Stored data entries:
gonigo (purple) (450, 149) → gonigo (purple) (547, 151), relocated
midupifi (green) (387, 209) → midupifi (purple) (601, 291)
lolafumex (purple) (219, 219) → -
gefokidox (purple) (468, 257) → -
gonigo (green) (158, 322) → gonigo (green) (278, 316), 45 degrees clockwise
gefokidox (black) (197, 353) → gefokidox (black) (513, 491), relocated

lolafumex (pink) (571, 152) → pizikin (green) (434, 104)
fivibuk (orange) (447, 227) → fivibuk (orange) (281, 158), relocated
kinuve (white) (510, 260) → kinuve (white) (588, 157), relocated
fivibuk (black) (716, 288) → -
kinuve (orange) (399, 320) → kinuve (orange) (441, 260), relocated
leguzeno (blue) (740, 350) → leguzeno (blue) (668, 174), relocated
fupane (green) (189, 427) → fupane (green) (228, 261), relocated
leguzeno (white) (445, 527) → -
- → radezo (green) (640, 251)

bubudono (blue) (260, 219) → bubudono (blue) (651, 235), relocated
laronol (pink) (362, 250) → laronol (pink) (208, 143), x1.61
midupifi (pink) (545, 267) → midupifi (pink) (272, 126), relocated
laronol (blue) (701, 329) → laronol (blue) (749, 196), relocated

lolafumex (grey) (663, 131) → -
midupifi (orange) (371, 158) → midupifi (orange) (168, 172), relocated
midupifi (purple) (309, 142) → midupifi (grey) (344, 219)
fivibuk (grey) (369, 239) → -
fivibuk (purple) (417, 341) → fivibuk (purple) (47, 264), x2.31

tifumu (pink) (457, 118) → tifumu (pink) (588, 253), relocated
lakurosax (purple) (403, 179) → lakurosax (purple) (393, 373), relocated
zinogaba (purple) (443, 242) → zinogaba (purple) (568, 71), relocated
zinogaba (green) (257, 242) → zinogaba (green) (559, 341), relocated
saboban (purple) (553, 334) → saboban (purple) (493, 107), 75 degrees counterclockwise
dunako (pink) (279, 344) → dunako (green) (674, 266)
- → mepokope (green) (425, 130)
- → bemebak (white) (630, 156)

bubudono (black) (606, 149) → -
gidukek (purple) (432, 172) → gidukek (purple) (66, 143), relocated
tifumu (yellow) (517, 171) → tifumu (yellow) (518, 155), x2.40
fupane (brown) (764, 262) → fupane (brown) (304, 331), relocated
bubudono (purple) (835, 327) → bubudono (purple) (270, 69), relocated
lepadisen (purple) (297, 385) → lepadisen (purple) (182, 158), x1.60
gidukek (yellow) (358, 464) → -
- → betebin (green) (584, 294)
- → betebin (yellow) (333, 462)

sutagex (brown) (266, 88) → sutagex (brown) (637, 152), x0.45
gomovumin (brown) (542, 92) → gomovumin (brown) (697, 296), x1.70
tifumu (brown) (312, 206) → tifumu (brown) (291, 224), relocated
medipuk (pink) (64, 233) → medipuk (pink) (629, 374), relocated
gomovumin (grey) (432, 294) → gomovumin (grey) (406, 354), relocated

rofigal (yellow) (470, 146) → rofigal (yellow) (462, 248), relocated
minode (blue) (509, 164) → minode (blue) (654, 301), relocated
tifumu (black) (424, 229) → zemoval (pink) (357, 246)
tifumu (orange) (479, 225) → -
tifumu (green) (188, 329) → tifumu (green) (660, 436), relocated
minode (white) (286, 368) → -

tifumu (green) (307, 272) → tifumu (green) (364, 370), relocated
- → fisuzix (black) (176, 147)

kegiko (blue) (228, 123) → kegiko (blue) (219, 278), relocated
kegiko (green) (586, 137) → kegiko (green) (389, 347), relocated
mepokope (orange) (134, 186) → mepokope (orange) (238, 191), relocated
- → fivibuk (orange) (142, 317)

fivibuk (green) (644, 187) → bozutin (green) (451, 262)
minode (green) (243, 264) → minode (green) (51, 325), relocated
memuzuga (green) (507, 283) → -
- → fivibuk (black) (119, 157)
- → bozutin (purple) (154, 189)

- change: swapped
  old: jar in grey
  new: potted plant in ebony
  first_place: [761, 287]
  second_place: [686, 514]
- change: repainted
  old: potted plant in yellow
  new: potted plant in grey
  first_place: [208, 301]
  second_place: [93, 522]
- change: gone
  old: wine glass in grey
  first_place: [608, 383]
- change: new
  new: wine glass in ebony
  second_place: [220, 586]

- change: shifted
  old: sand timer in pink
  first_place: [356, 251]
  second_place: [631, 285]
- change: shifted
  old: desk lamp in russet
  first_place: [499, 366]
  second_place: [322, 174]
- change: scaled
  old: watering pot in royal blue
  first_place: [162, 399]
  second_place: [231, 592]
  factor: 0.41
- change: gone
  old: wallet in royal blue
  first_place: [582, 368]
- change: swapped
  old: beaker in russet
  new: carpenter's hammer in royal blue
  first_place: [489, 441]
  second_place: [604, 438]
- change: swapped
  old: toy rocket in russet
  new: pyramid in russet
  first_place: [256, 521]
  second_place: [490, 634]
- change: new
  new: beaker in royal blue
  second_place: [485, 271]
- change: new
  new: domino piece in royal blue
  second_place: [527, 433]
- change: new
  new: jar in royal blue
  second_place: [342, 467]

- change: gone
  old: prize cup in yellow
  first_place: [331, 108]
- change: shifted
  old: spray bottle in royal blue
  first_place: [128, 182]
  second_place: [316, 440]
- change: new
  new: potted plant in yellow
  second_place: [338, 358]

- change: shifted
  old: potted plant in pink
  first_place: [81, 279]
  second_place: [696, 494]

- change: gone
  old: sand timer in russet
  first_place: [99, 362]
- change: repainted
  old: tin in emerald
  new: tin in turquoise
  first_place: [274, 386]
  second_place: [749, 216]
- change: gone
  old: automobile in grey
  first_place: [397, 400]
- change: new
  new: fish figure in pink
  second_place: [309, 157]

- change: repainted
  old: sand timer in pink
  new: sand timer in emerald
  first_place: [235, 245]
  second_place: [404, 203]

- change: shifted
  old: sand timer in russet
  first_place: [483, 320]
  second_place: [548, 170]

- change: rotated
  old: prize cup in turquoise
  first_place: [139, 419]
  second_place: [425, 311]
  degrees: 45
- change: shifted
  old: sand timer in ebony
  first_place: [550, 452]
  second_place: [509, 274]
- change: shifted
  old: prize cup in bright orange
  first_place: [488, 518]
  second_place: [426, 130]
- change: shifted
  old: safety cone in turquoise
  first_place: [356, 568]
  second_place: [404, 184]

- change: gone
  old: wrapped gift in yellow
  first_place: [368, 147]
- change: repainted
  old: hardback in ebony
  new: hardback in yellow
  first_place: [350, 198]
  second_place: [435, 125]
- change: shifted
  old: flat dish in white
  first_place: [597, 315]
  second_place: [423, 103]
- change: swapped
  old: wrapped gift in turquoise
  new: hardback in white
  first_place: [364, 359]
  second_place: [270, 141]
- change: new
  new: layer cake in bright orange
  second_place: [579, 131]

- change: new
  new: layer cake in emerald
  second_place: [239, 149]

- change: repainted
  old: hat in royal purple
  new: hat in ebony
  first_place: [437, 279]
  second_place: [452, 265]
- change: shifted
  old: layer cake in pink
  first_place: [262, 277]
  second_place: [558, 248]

TASK DESCRIPTION:
Take the entries above and transcribe them exactly as they stand.

FINISHED TASK:
gonigo (purple) (450, 149) → gonigo (purple) (547, 151), relocated
midupifi (green) (387, 209) → midupifi (purple) (601, 291)
lolafumex (purple) (219, 219) → -
gefokidox (purple) (468, 257) → -
gonigo (green) (158, 322) → gonigo (green) (278, 316), 45 degrees clockwise
gefokidox (black) (197, 353) → gefokidox (black) (513, 491), relocated

lolafumex (pink) (571, 152) → pizikin (green) (434, 104)
fivibuk (orange) (447, 227) → fivibuk (orange) (281, 158), relocated
kinuve (white) (510, 260) → kinuve (white) (588, 157), relocated
fivibuk (black) (716, 288) → -
kinuve (orange) (399, 320) → kinuve (orange) (441, 260), relocated
leguzeno (blue) (740, 350) → leguzeno (blue) (668, 174), relocated
fupane (green) (189, 427) → fupane (green) (228, 261), relocated
leguzeno (white) (445, 527) → -
- → radezo (green) (640, 251)

bubudono (blue) (260, 219) → bubudono (blue) (651, 235), relocated
laronol (pink) (362, 250) → laronol (pink) (208, 143), x1.61
midupifi (pink) (545, 267) → midupifi (pink) (272, 126), relocated
laronol (blue) (701, 329) → laronol (blue) (749, 196), relocated

lolafumex (grey) (663, 131) → -
midupifi (orange) (371, 158) → midupifi (orange) (168, 172), relocated
midupifi (purple) (309, 142) → midupifi (grey) (344, 219)
fivibuk (grey) (369, 239) → -
fivibuk (purple) (417, 341) → fivibuk (purple) (47, 264), x2.31

tifumu (pink) (457, 118) → tifumu (pink) (588, 253), relocated
lakurosax (purple) (403, 179) → lakurosax (purple) (393, 373), relocated
zinogaba (purple) (443, 242) → zinogaba (purple) (568, 71), relocated
zinogaba (green) (257, 242) → zinogaba (green) (559, 341), relocated
saboban (purple) (553, 334) → saboban (purple) (493, 107), 75 degrees counterclockwise
dunako (pink) (279, 344) → dunako (green) (674, 266)
- → mepokope (green) (425, 130)
- → bemebak (white) (630, 156)

bubudono (black) (606, 149) → -
gidukek (purple) (432, 172) → gidukek (purple) (66, 143), relocated
tifumu (yellow) (517, 171) → tifumu (yellow) (518, 155), x2.40
fupane (brown) (764, 262) → fupane (brown) (304, 331), relocated
bubudono (purple) (835, 327) → bubudono (purple) (270, 69), relocated
lepadisen (purple) (297, 385) → lepadisen (purple) (182, 158), x1.60
gidukek (yellow) (358, 464) → -
- → betebin (green) (584, 294)
- → betebin (yellow) (333, 462)

sutagex (brown) (266, 88) → sutagex (brown) (637, 152), x0.45
gomovumin (brown) (542, 92) → gomovumin (brown) (697, 296), x1.70
tifumu (brown) (312, 206) → tifumu (brown) (291, 224), relocated
medipuk (pink) (64, 233) → medipuk (pink) (629, 374), relocated
gomovumin (grey) (432, 294) → gomovumin (grey) (406, 354), relocated

rofigal (yellow) (470, 146) → rofigal (yellow) (462, 248), relocated
minode (blue) (509, 164) → minode (blue) (654, 301), relocated
tifumu (black) (424, 229) → zemoval (pink) (357, 246)
tifumu (orange) (479, 225) → -
tifumu (green) (188, 329) → tifumu (green) (660, 436), relocated
minode (white) (286, 368) → -

tifumu (green) (307, 272) → tifumu (green) (364, 370), relocated
- → fisuzix (black) (176, 147)

kegiko (blue) (228, 123) → kegiko (blue) (219, 278), relocated
kegiko (green) (586, 137) → kegiko (green) (389, 347), relocated
mepokope (orange) (134, 186) → mepokope (orange) (238, 191), relocated
- → fivibuk (orange) (142, 317)

fivibuk (green) (644, 187) → bozutin (green) (451, 262)
minode (green) (243, 264) → minode (green) (51, 325), relocated
memuzuga (green) (507, 283) → -
- → fivibuk (black) (119, 157)
- → bozutin (purple) (154, 189)

- change: swapped
  old: jar in grey
  new: potted plant in ebony
  first_place: [761, 287]
  second_place: [686, 514]
- change: repainted
  old: potted plant in yellow
  new: potted plant in grey
  first_place: [208, 301]
  second_place: [93, 522]
- change: gone
  old: wine glass in grey
  first_place: [608, 383]
- change: new
  new: wine glass in ebony
  second_place: [220, 586]

- change: shifted
  old: sand timer in pink
  first_place: [356, 251]
  second_place: [631, 285]
- change: shifted
  old: desk lamp in russet
  first_place: [499, 366]
  second_place: [322, 174]
- change: scaled
  old: watering pot in royal blue
  first_place: [162, 399]
  second_place: [231, 592]
  factor: 0.41
- change: gone
  old: wallet in royal blue
  first_place: [582, 368]
- change: swapped
  old: beaker in russet
  new: carpenter's hammer in royal blue
  first_place: [489, 441]
  second_place: [604, 438]
- change: swapped
  old: toy rocket in russet
  new: pyramid in russet
  first_place: [256, 521]
  second_place: [490, 634]
- change: new
  new: beaker in royal blue
  second_place: [485, 271]
- change: new
  new: domino piece in royal blue
  second_place: [527, 433]
- change: new
  new: jar in royal blue
  second_place: [342, 467]

- change: gone
  old: prize cup in yellow
  first_place: [331, 108]
- change: shifted
  old: spray bottle in royal blue
  first_place: [128, 182]
  second_place: [316, 440]
- change: new
  new: potted plant in yellow
  second_place: [338, 358]

- change: shifted
  old: potted plant in pink
  first_place: [81, 279]
  second_place: [696, 494]

- change: gone
  old: sand timer in russet
  first_place: [99, 362]
- change: repainted
  old: tin in emerald
  new: tin in turquoise
  first_place: [274, 386]
  second_place: [749, 216]
- change: gone
  old: automobile in grey
  first_place: [397, 400]
- change: new
  new: fish figure in pink
  second_place: [309, 157]

- change: repainted
  old: sand timer in pink
  new: sand timer in emerald
  first_place: [235, 245]
  second_place: [404, 203]

- change: shifted
  old: sand timer in russet
  first_place: [483, 320]
  second_place: [548, 170]

- change: rotated
  old: prize cup in turquoise
  first_place: [139, 419]
  second_place: [425, 311]
  degrees: 45
- change: shifted
  old: sand timer in ebony
  first_place: [550, 452]
  second_place: [509, 274]
- change: shifted
  old: prize cup in bright orange
  first_place: [488, 518]
  second_place: [426, 130]
- change: shifted
  old: safety cone in turquoise
  first_place: [356, 568]
  second_place: [404, 184]

- change: gone
  old: wrapped gift in yellow
  first_place: [368, 147]
- change: repainted
  old: hardback in ebony
  new: hardback in yellow
  first_place: [350, 198]
  second_place: [435, 125]
- change: shifted
  old: flat dish in white
  first_place: [597, 315]
  second_place: [423, 103]
- change: swapped
  old: wrapped gift in turquoise
  new: hardback in white
  first_place: [364, 359]
  second_place: [270, 141]
- change: new
  new: layer cake in bright orange
  second_place: [579, 131]

- change: new
  new: layer cake in emerald
  second_place: [239, 149]

- change: repainted
  old: hat in royal purple
  new: hat in ebony
  first_place: [437, 279]
  second_place: [452, 265]
- change: shifted
  old: layer cake in pink
  first_place: [262, 277]
  second_place: [558, 248]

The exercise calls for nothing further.